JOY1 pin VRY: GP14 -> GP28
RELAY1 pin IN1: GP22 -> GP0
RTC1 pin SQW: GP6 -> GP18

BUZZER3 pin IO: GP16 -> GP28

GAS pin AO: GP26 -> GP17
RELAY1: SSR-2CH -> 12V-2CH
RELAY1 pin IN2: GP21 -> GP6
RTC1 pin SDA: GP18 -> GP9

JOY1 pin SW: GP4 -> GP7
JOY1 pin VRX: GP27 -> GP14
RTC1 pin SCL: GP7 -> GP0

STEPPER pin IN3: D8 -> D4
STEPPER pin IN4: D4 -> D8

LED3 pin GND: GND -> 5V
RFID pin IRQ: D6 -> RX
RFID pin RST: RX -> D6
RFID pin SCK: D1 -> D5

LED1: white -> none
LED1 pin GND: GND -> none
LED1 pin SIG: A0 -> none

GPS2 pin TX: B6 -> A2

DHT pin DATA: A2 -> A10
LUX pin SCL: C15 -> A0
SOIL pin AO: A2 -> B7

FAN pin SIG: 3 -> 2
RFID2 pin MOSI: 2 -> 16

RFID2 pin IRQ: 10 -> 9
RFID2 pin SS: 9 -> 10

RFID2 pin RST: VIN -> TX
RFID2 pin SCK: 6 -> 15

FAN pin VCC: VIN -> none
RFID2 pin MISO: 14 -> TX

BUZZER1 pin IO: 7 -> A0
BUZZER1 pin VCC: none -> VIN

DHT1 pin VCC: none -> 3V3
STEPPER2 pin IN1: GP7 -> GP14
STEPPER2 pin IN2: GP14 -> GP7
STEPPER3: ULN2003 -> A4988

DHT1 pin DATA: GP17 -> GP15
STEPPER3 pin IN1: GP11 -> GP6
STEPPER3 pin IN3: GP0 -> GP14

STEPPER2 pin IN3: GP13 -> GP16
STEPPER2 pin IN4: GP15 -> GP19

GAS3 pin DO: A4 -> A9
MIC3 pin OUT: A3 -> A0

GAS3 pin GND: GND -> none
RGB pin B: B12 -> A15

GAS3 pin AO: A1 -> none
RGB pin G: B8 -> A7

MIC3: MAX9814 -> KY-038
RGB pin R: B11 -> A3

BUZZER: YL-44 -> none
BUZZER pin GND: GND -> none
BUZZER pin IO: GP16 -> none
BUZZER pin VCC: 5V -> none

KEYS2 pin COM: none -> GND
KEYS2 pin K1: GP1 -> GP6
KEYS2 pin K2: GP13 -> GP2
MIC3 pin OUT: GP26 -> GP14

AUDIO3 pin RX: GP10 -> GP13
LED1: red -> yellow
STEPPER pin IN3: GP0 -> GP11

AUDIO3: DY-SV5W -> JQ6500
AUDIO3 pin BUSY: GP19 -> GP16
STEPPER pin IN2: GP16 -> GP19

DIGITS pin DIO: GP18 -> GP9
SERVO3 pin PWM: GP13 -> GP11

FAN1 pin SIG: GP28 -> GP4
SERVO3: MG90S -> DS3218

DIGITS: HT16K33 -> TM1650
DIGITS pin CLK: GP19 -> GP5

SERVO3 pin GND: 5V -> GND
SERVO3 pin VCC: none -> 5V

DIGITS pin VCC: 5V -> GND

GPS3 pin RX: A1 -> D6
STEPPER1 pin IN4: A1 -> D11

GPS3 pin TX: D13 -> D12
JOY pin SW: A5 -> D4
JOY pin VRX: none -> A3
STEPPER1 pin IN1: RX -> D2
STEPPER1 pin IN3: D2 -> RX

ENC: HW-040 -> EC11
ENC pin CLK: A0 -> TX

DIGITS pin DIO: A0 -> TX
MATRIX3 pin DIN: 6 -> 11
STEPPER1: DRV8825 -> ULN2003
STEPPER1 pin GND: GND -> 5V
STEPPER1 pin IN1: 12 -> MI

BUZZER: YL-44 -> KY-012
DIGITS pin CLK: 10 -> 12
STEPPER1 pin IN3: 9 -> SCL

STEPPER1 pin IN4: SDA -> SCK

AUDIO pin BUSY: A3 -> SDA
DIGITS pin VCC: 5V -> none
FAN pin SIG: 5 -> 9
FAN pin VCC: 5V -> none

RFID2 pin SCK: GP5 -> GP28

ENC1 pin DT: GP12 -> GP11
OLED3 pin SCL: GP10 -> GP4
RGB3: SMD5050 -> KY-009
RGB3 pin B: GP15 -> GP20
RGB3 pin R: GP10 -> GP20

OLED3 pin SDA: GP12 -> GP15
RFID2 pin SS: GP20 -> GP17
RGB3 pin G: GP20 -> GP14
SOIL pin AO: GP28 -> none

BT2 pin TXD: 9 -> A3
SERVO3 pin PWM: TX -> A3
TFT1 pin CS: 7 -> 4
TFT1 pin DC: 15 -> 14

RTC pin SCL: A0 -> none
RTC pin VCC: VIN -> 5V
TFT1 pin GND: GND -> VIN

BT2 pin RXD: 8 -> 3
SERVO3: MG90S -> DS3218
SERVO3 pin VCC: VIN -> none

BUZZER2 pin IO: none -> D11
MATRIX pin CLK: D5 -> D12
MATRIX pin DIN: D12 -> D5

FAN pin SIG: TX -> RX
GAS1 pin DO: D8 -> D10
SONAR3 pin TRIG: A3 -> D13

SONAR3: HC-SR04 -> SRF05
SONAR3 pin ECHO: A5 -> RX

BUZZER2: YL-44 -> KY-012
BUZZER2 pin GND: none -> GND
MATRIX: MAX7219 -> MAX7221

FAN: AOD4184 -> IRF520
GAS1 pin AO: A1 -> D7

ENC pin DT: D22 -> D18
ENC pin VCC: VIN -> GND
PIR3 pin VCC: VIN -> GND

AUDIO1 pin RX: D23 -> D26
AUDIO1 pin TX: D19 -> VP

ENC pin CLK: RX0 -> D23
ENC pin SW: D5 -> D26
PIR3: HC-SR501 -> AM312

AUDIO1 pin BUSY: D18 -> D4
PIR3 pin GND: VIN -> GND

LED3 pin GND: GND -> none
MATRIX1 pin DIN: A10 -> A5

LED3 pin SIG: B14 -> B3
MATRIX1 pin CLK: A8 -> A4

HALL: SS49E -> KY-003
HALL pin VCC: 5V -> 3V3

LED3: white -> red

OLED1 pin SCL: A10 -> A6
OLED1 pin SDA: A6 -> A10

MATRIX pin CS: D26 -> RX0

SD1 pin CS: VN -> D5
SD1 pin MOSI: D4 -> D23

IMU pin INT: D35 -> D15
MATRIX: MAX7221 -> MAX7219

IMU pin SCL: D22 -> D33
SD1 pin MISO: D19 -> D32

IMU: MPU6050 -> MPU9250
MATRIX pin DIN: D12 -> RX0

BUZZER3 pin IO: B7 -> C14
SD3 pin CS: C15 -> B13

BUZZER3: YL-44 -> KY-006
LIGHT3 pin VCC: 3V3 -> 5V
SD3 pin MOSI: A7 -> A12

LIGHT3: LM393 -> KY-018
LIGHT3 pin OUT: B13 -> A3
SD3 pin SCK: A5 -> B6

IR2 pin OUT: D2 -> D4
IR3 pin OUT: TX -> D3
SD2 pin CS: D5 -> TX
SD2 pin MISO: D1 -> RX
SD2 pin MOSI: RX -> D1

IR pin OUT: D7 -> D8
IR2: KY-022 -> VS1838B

*Task to carry out:* For each line in the records that holds "MISO", show that line as it stands.

*Solution to this task:*
RFID2 pin MISO: 14 -> TX
SD1 pin MISO: D19 -> D32
SD2 pin MISO: D1 -> RX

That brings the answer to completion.